### EXTRACTED MATERIAL ###

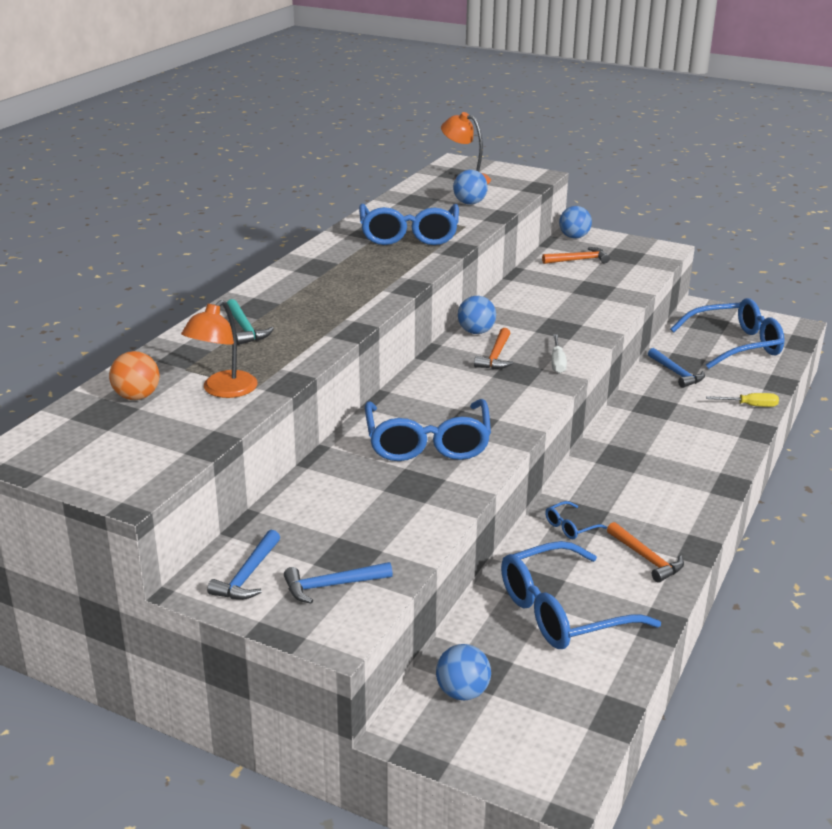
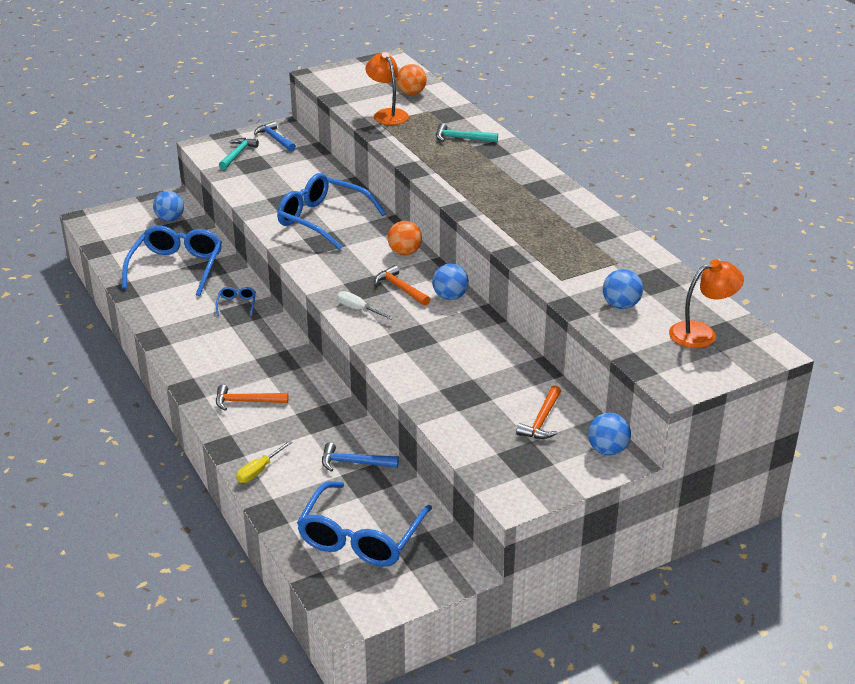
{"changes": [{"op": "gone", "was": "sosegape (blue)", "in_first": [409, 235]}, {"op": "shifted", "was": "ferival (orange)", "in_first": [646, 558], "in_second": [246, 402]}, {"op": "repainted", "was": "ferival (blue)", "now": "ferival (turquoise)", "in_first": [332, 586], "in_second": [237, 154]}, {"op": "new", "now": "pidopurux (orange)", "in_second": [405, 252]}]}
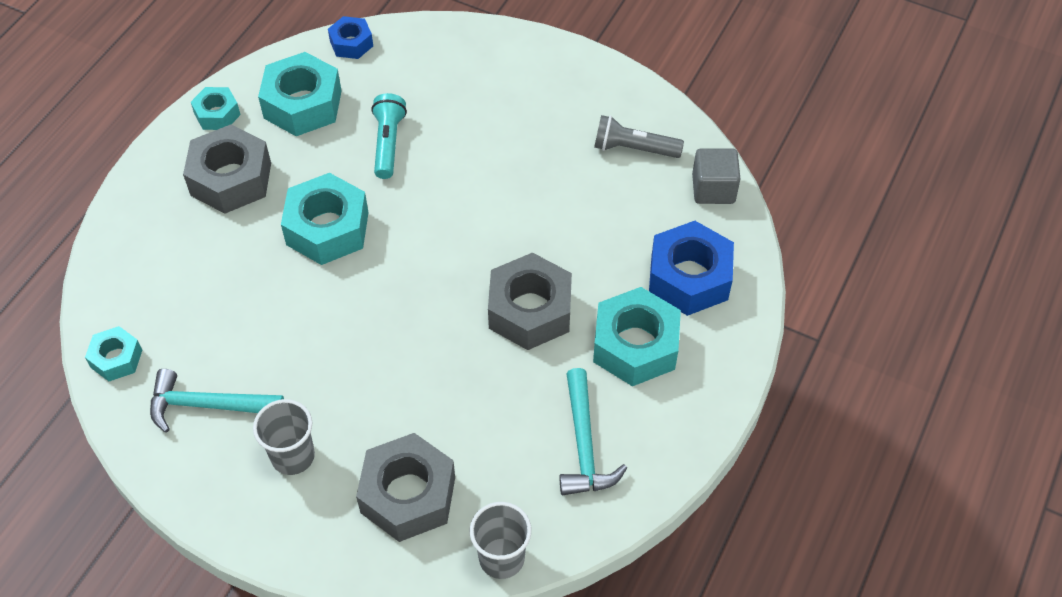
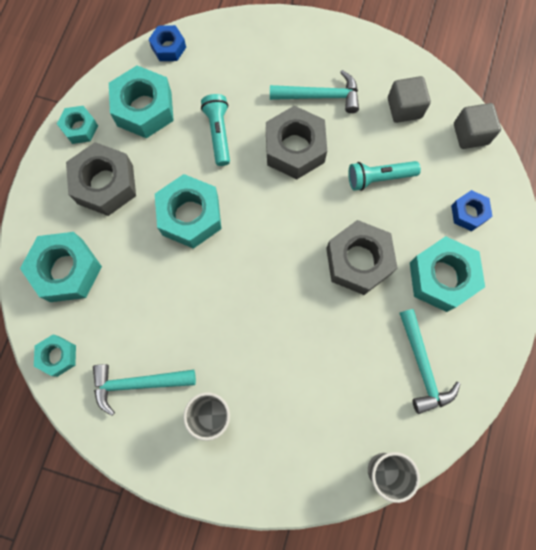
{"changes": [{"op": "swapped", "was": "lilubope (grey)", "now": "gorukex (grey)", "in_first": [633, 148], "in_second": [404, 108]}, {"op": "scaled", "was": "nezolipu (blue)", "in_first": [689, 277], "in_second": [468, 213], "ratio": 0.56}, {"op": "shifted", "was": "nezolipu (grey)", "in_first": [408, 495], "in_second": [295, 148]}, {"op": "new", "now": "ferival (turquoise)", "in_second": [320, 96]}, {"op": "new", "now": "lilubope (turquoise)", "in_second": [379, 178]}, {"op": "new", "now": "nezolipu (turquoise)", "in_second": [67, 270]}]}
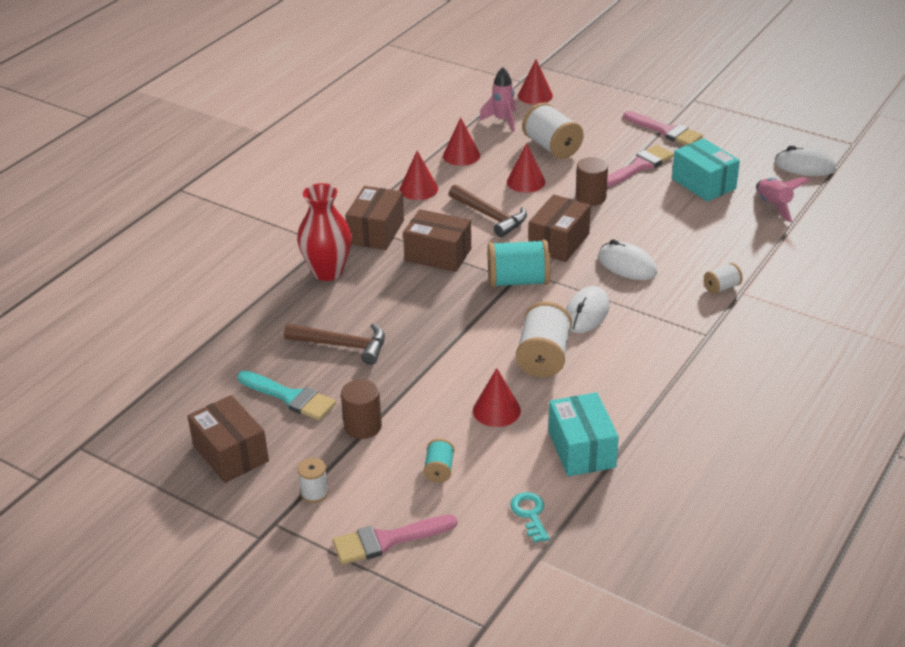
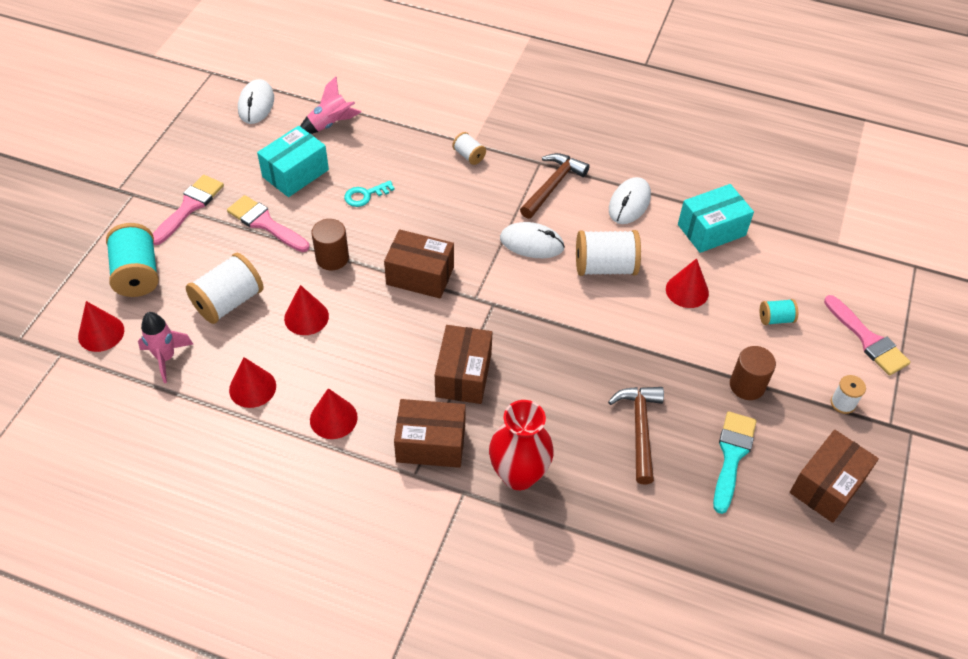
{"changes": [{"op": "shifted", "was": "ferival (brown)", "in_first": [490, 216], "in_second": [553, 185]}, {"op": "shifted", "was": "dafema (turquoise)", "in_first": [518, 281], "in_second": [137, 274]}, {"op": "shifted", "was": "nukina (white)", "in_first": [627, 265], "in_second": [629, 203]}, {"op": "shifted", "was": "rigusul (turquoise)", "in_first": [530, 514], "in_second": [365, 195]}]}
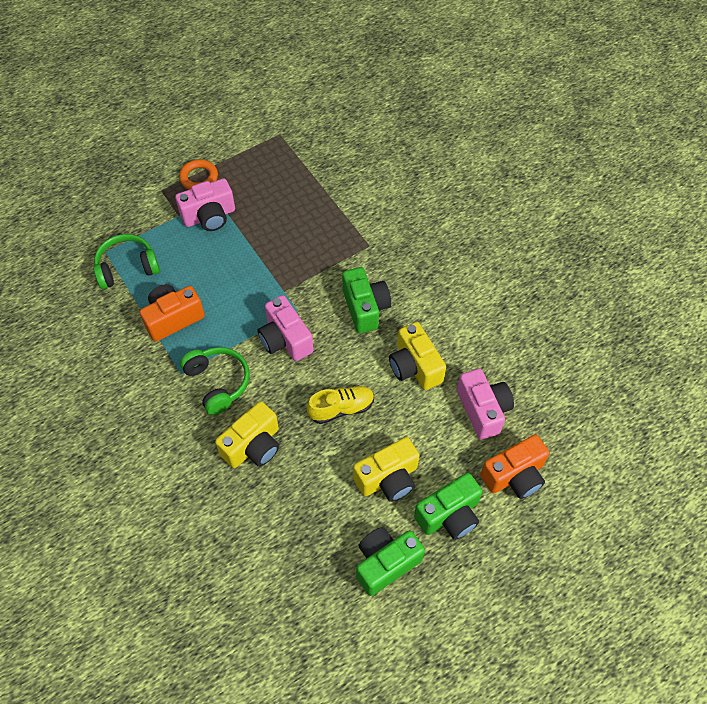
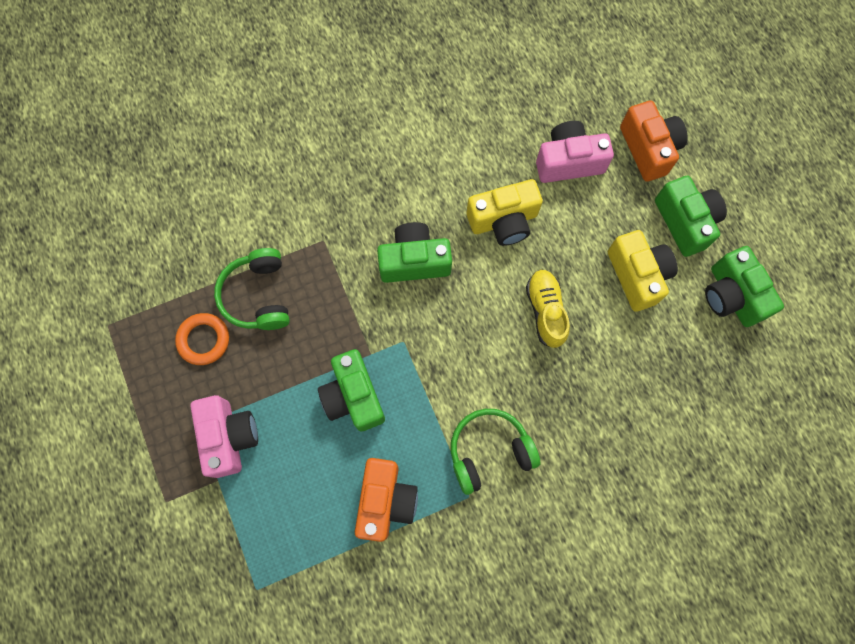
{"changes": [{"op": "shifted", "was": "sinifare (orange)", "in_first": [199, 177], "in_second": [204, 340]}, {"op": "shifted", "was": "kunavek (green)", "in_first": [127, 267], "in_second": [258, 296]}, {"op": "rotated", "was": "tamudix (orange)", "in_first": [173, 318], "in_second": [385, 500], "clockwise": -150}, {"op": "gone", "was": "tamudix (pink)", "in_first": [285, 339]}, {"op": "gone", "was": "tamudix (yellow)", "in_first": [253, 446]}, {"op": "new", "now": "tamudix (green)", "in_second": [353, 396]}]}
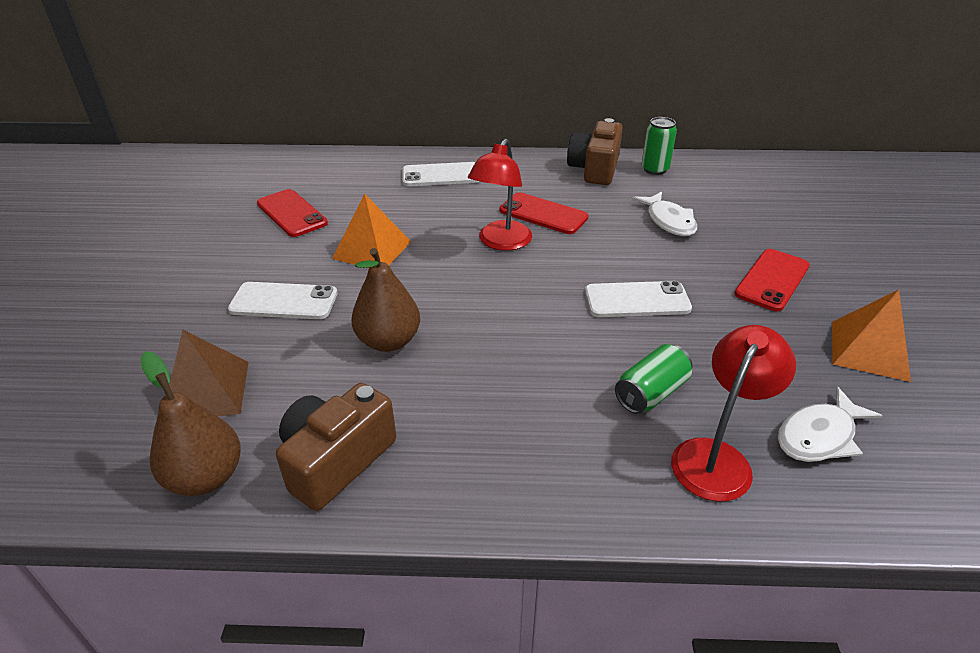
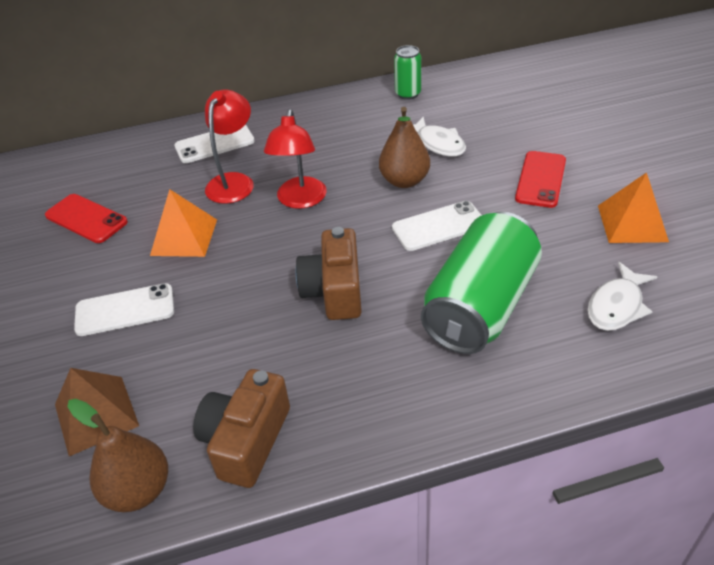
{"changes": [{"op": "shifted", "was": "tamudix (brown)", "in_first": [594, 169], "in_second": [334, 291]}, {"op": "gone", "was": "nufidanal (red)", "in_first": [543, 214]}, {"op": "shifted", "was": "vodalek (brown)", "in_first": [389, 341], "in_second": [404, 181]}, {"op": "shifted", "was": "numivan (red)", "in_first": [717, 457], "in_second": [234, 181]}, {"op": "scaled", "was": "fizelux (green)", "in_first": [651, 393], "in_second": [480, 306], "ratio": 2.12}]}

###

▶ TASK: For the listing above, give the number of lines in which the string "green" occurs, and nothing else.

▶ EXERCISE RESPONSE: 2